§ PROBLEM TO WORK ON
Once the line containing "(527, 291) = (349, 224): black" is found, set down that line and each one after it exactly, through the end of the entries.

[Object matching data]
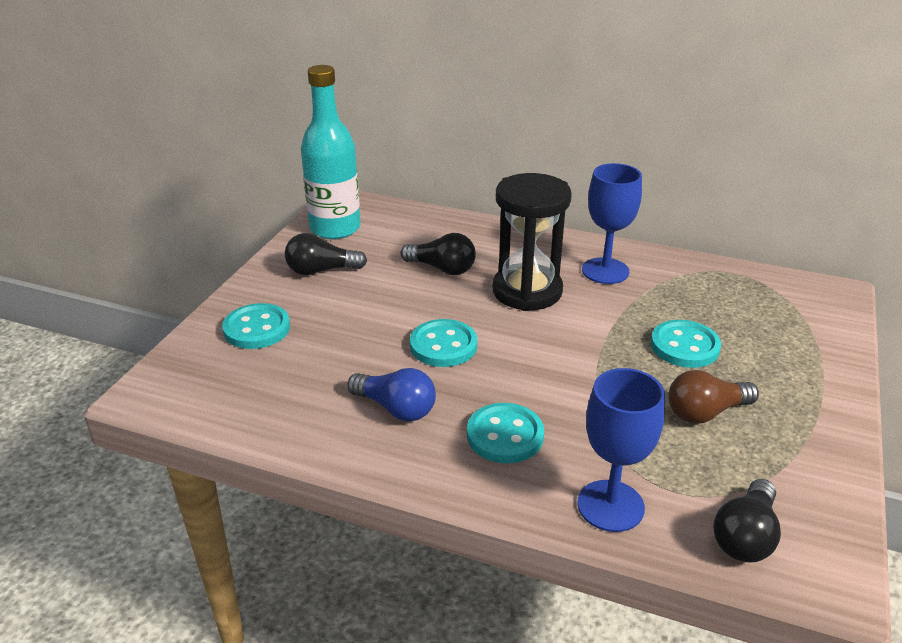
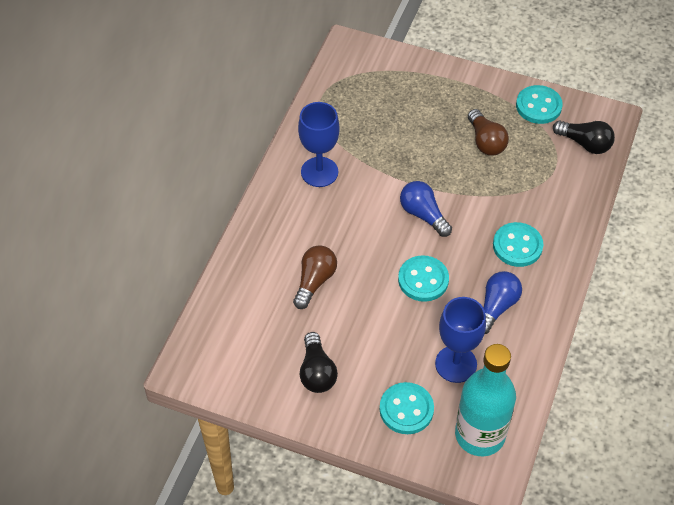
camera: 90 degrees left, 20 degrees up
(335, 228) = (240, 369): turquoise bottle -> turquoise bottle (480, 435)
(442, 269) = (314, 281): black light bulb -> brown light bulb
(527, 291) = (349, 224): black hourglass -> none
(551, 348) = (423, 215): none -> blue light bulb
(610, 506) = (570, 198): blue goblet -> blue goblet (456, 364)
(684, 346) = (417, 140): turquoise button -> turquoise button (538, 106)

§ SOLUTION FOR THIS TASK
(527, 291) = (349, 224): black hourglass -> none
(551, 348) = (423, 215): none -> blue light bulb
(610, 506) = (570, 198): blue goblet -> blue goblet (456, 364)
(684, 346) = (417, 140): turquoise button -> turquoise button (538, 106)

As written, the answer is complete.